WHAT YOU SHOULD DO: At the line with "gray star: (187, 279) -> (254, 452), moved", start repeating the data, and continue line by line through the final line, exactly.

Object displacement listings:
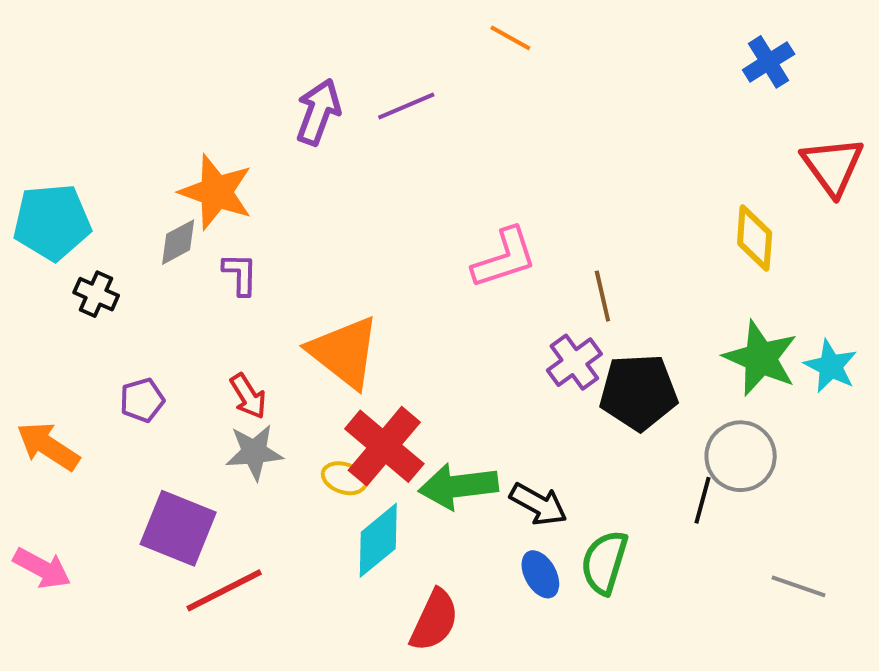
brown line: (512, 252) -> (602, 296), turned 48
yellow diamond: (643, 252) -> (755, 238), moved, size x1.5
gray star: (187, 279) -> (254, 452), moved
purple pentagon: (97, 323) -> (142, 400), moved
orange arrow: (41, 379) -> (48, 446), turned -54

RESULT OF THE TASK:
gray star: (187, 279) -> (254, 452), moved
purple pentagon: (97, 323) -> (142, 400), moved
orange arrow: (41, 379) -> (48, 446), turned -54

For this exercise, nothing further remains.